── DATASET EXCERPT ──

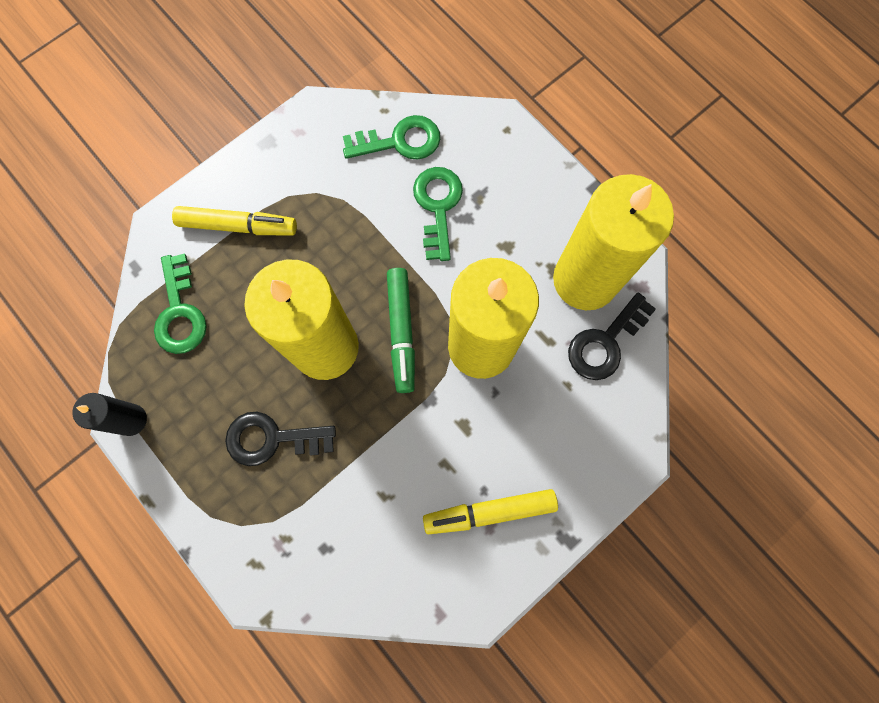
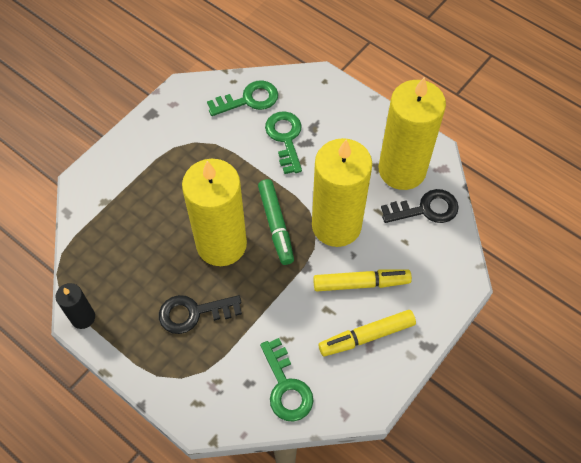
camera: 10 degrees left, 15 degrees down
(180, 312) = (107, 237): green key -> green key (286, 387)
(238, 226) = (140, 172): yellow marker -> yellow marker (361, 283)
(605, 342) = (425, 209): black key -> black key turned 135 degrees counterclockwise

───

WORK TO COMPLETE: Return the material in full, word for word, and skip the pictures.

WRITTEN SOLUTION:
camera: 10 degrees left, 15 degrees down
(180, 312) = (107, 237): green key -> green key (286, 387)
(238, 226) = (140, 172): yellow marker -> yellow marker (361, 283)
(605, 342) = (425, 209): black key -> black key turned 135 degrees counterclockwise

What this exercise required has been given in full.